▶ **Task objective**
In full and without alteration, print the records below, minus any images.

[Coordinate-based change listings]
Start of Block

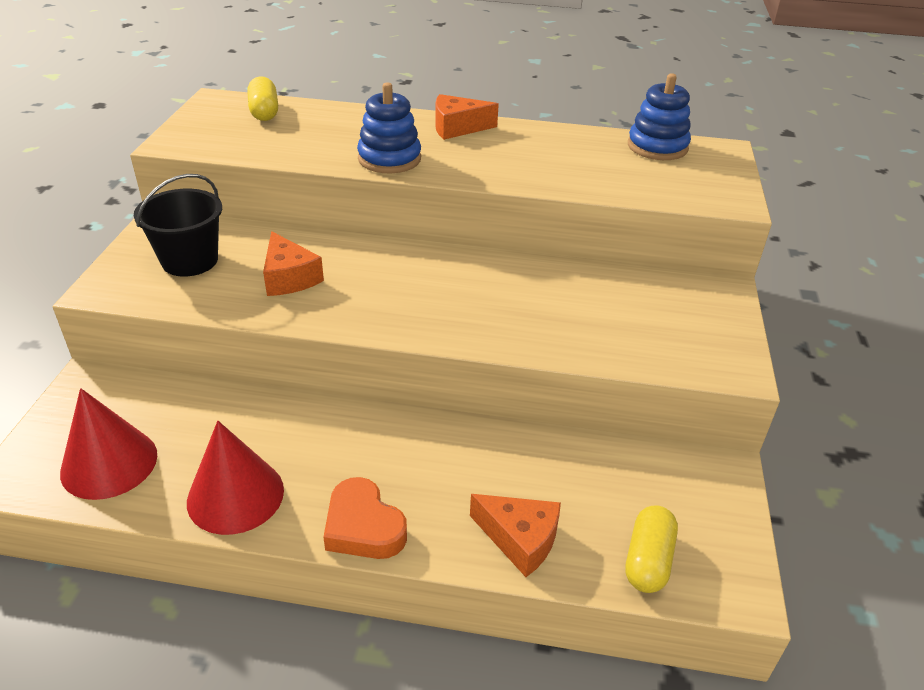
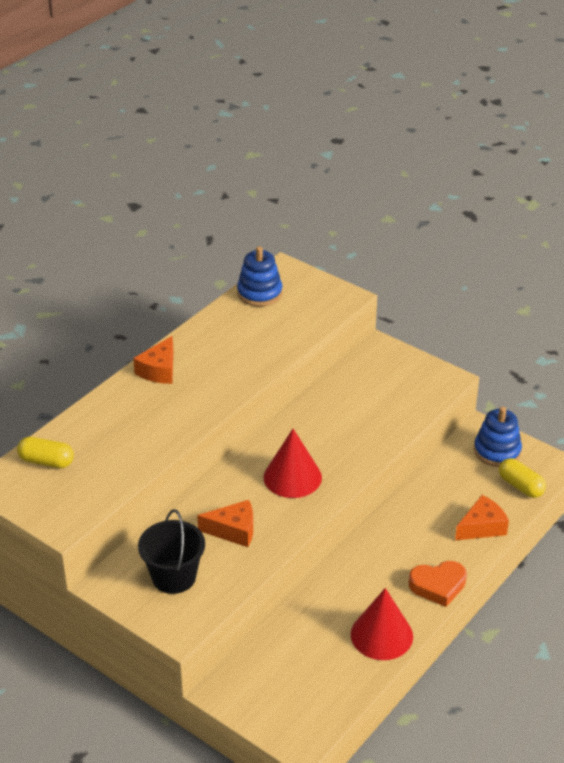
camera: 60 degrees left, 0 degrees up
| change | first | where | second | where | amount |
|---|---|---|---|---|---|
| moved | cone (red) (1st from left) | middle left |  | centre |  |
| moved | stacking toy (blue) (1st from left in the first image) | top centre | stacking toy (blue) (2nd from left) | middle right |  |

End of Block

▶ **Answer space**
camera: 60 degrees left, 0 degrees up
| change | first | where | second | where | amount |
|---|---|---|---|---|---|
| moved | cone (red) (1st from left) | middle left |  | centre |  |
| moved | stacking toy (blue) (1st from left in the first image) | top centre | stacking toy (blue) (2nd from left) | middle right |  |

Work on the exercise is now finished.